### [Work item]
The exercise asks for every line of the data to be reproduced exactly.
(Beginning of Record set)
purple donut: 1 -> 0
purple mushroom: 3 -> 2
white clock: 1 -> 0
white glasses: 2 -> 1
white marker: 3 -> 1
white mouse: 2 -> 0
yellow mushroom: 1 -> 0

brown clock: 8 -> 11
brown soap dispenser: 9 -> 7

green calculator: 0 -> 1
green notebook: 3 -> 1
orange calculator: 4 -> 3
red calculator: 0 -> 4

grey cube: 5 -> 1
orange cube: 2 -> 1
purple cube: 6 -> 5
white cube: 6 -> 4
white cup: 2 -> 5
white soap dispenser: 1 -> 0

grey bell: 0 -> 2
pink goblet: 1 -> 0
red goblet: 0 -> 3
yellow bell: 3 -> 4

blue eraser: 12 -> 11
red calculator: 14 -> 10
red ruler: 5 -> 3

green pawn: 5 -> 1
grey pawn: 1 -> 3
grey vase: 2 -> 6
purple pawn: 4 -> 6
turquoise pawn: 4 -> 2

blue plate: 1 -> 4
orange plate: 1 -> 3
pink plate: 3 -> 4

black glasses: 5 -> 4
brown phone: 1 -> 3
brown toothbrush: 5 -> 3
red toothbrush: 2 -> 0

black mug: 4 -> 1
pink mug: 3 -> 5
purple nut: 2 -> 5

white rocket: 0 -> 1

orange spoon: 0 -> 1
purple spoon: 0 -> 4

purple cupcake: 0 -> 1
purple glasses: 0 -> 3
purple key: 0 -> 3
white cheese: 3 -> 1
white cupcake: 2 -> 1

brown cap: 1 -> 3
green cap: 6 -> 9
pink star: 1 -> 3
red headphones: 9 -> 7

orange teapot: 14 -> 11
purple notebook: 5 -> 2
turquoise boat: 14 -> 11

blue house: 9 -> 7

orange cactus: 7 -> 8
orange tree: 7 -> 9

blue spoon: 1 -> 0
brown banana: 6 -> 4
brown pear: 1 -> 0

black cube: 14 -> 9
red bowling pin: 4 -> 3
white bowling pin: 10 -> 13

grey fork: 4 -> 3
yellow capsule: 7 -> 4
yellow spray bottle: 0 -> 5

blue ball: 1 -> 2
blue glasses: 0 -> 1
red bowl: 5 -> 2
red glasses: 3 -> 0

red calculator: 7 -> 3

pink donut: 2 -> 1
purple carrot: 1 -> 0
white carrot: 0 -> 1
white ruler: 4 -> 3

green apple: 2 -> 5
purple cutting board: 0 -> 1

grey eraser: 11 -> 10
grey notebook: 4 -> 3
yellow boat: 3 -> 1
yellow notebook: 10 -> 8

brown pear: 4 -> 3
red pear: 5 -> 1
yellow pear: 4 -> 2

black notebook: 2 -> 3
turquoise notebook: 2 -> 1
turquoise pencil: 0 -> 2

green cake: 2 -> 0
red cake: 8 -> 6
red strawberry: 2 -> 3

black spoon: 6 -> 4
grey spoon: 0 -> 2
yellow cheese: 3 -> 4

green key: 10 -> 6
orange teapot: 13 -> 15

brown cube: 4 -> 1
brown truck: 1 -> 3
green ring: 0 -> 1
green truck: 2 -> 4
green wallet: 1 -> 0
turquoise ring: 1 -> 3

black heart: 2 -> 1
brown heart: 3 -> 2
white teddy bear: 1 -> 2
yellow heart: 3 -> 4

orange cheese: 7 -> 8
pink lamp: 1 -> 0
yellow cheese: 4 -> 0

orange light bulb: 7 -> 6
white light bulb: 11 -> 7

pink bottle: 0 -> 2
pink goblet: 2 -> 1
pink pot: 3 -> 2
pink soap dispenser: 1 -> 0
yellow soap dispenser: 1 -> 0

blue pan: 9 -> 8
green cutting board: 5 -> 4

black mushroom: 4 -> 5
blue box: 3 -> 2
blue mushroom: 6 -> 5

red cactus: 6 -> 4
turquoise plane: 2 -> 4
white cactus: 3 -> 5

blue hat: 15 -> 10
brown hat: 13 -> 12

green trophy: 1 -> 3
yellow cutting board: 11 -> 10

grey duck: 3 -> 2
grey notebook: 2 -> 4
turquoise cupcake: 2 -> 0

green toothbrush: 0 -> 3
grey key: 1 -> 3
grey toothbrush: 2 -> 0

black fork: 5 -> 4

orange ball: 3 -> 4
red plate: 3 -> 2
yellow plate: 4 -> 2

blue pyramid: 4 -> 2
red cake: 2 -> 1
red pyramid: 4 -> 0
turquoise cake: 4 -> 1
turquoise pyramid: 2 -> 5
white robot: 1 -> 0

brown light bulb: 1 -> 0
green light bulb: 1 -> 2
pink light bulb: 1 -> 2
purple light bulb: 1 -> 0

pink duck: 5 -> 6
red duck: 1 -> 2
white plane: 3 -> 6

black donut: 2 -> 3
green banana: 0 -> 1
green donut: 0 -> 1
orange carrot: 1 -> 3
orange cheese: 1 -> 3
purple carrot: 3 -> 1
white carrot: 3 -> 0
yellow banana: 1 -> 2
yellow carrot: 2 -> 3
(End of Record set)
### [Answer area]
purple donut: 1 -> 0
purple mushroom: 3 -> 2
white clock: 1 -> 0
white glasses: 2 -> 1
white marker: 3 -> 1
white mouse: 2 -> 0
yellow mushroom: 1 -> 0

brown clock: 8 -> 11
brown soap dispenser: 9 -> 7

green calculator: 0 -> 1
green notebook: 3 -> 1
orange calculator: 4 -> 3
red calculator: 0 -> 4

grey cube: 5 -> 1
orange cube: 2 -> 1
purple cube: 6 -> 5
white cube: 6 -> 4
white cup: 2 -> 5
white soap dispenser: 1 -> 0

grey bell: 0 -> 2
pink goblet: 1 -> 0
red goblet: 0 -> 3
yellow bell: 3 -> 4

blue eraser: 12 -> 11
red calculator: 14 -> 10
red ruler: 5 -> 3

green pawn: 5 -> 1
grey pawn: 1 -> 3
grey vase: 2 -> 6
purple pawn: 4 -> 6
turquoise pawn: 4 -> 2

blue plate: 1 -> 4
orange plate: 1 -> 3
pink plate: 3 -> 4

black glasses: 5 -> 4
brown phone: 1 -> 3
brown toothbrush: 5 -> 3
red toothbrush: 2 -> 0

black mug: 4 -> 1
pink mug: 3 -> 5
purple nut: 2 -> 5

white rocket: 0 -> 1

orange spoon: 0 -> 1
purple spoon: 0 -> 4

purple cupcake: 0 -> 1
purple glasses: 0 -> 3
purple key: 0 -> 3
white cheese: 3 -> 1
white cupcake: 2 -> 1

brown cap: 1 -> 3
green cap: 6 -> 9
pink star: 1 -> 3
red headphones: 9 -> 7

orange teapot: 14 -> 11
purple notebook: 5 -> 2
turquoise boat: 14 -> 11

blue house: 9 -> 7

orange cactus: 7 -> 8
orange tree: 7 -> 9

blue spoon: 1 -> 0
brown banana: 6 -> 4
brown pear: 1 -> 0

black cube: 14 -> 9
red bowling pin: 4 -> 3
white bowling pin: 10 -> 13

grey fork: 4 -> 3
yellow capsule: 7 -> 4
yellow spray bottle: 0 -> 5

blue ball: 1 -> 2
blue glasses: 0 -> 1
red bowl: 5 -> 2
red glasses: 3 -> 0

red calculator: 7 -> 3

pink donut: 2 -> 1
purple carrot: 1 -> 0
white carrot: 0 -> 1
white ruler: 4 -> 3

green apple: 2 -> 5
purple cutting board: 0 -> 1

grey eraser: 11 -> 10
grey notebook: 4 -> 3
yellow boat: 3 -> 1
yellow notebook: 10 -> 8

brown pear: 4 -> 3
red pear: 5 -> 1
yellow pear: 4 -> 2

black notebook: 2 -> 3
turquoise notebook: 2 -> 1
turquoise pencil: 0 -> 2

green cake: 2 -> 0
red cake: 8 -> 6
red strawberry: 2 -> 3

black spoon: 6 -> 4
grey spoon: 0 -> 2
yellow cheese: 3 -> 4

green key: 10 -> 6
orange teapot: 13 -> 15

brown cube: 4 -> 1
brown truck: 1 -> 3
green ring: 0 -> 1
green truck: 2 -> 4
green wallet: 1 -> 0
turquoise ring: 1 -> 3

black heart: 2 -> 1
brown heart: 3 -> 2
white teddy bear: 1 -> 2
yellow heart: 3 -> 4

orange cheese: 7 -> 8
pink lamp: 1 -> 0
yellow cheese: 4 -> 0

orange light bulb: 7 -> 6
white light bulb: 11 -> 7

pink bottle: 0 -> 2
pink goblet: 2 -> 1
pink pot: 3 -> 2
pink soap dispenser: 1 -> 0
yellow soap dispenser: 1 -> 0

blue pan: 9 -> 8
green cutting board: 5 -> 4

black mushroom: 4 -> 5
blue box: 3 -> 2
blue mushroom: 6 -> 5

red cactus: 6 -> 4
turquoise plane: 2 -> 4
white cactus: 3 -> 5

blue hat: 15 -> 10
brown hat: 13 -> 12

green trophy: 1 -> 3
yellow cutting board: 11 -> 10

grey duck: 3 -> 2
grey notebook: 2 -> 4
turquoise cupcake: 2 -> 0

green toothbrush: 0 -> 3
grey key: 1 -> 3
grey toothbrush: 2 -> 0

black fork: 5 -> 4

orange ball: 3 -> 4
red plate: 3 -> 2
yellow plate: 4 -> 2

blue pyramid: 4 -> 2
red cake: 2 -> 1
red pyramid: 4 -> 0
turquoise cake: 4 -> 1
turquoise pyramid: 2 -> 5
white robot: 1 -> 0

brown light bulb: 1 -> 0
green light bulb: 1 -> 2
pink light bulb: 1 -> 2
purple light bulb: 1 -> 0

pink duck: 5 -> 6
red duck: 1 -> 2
white plane: 3 -> 6

black donut: 2 -> 3
green banana: 0 -> 1
green donut: 0 -> 1
orange carrot: 1 -> 3
orange cheese: 1 -> 3
purple carrot: 3 -> 1
white carrot: 3 -> 0
yellow banana: 1 -> 2
yellow carrot: 2 -> 3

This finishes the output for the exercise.